MATERIALS PROVIDED: Begin

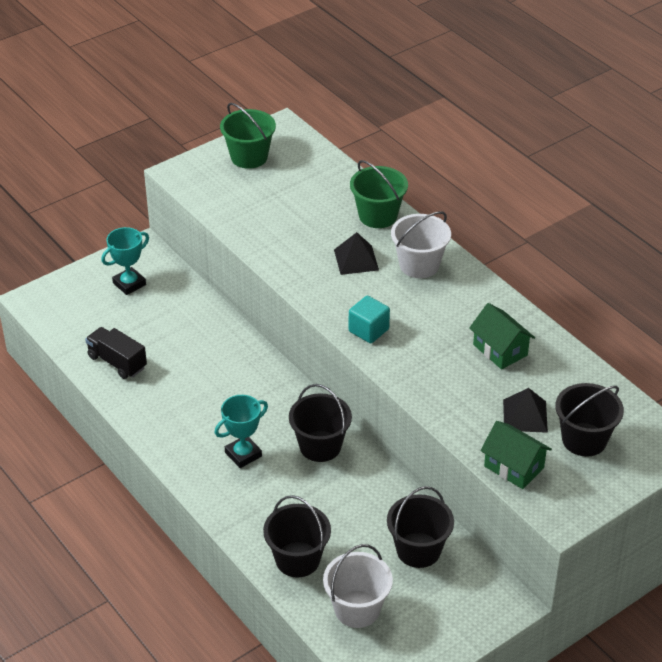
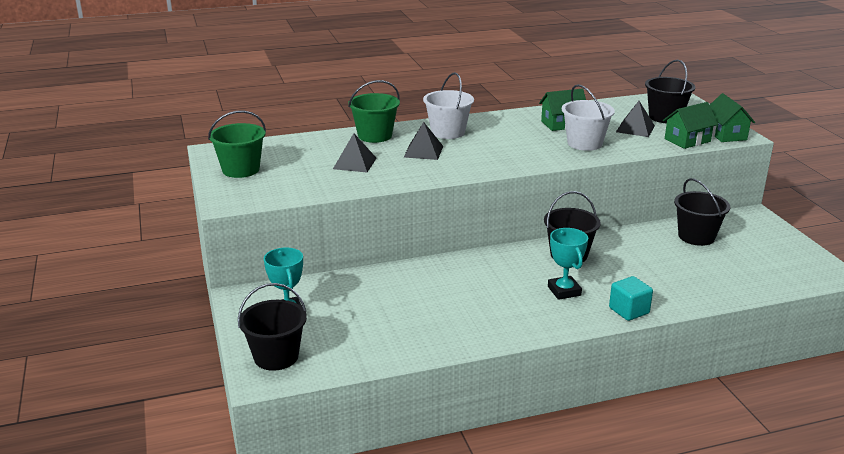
camera: 70 degrees left, 15 degrees down
black truck [85,327,147,379] -> none
black bucket [263,495,331,577] -> black bucket moved to [238,283,307,371]
white bucket [323,544,393,628] -> white bucket moved to [562,84,615,151]
turquoise cube [348,296,390,343] -> turquoise cube moved to [609,276,653,321]
none -> black pyramid [333,133,377,172]
none -> green house [710,93,755,142]

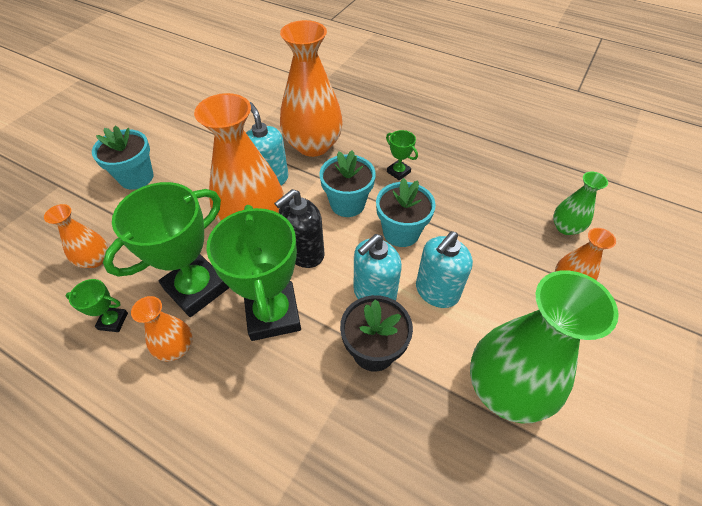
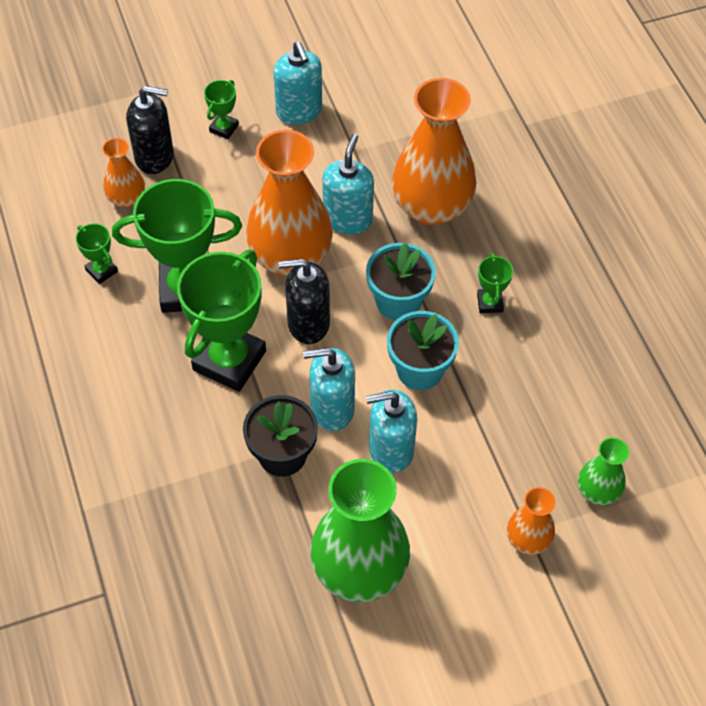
camera: 40 degrees right, 5 degrees up
turquoise flower pot [92,125,154,190] -> green trophy [204,80,239,139]
orange vase [131,296,193,361] -> none
none -> black soap dispenser [126,86,174,174]
none -> turquoise soap dispenser [273,42,322,125]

MATERIALS PROVIDED: End

| ABOUT THIS TASK |
Repeat exactly the lines above, beginning at the one containing "white bucket [323,544,393,628]" and ending at the one containing "camera: 40 degrees right, 5 degrees up". Do not carry over any pictures.

| RESPONSE BELOW |
white bucket [323,544,393,628] -> white bucket moved to [562,84,615,151]
turquoise cube [348,296,390,343] -> turquoise cube moved to [609,276,653,321]
none -> black pyramid [333,133,377,172]
none -> green house [710,93,755,142]

camera: 40 degrees right, 5 degrees up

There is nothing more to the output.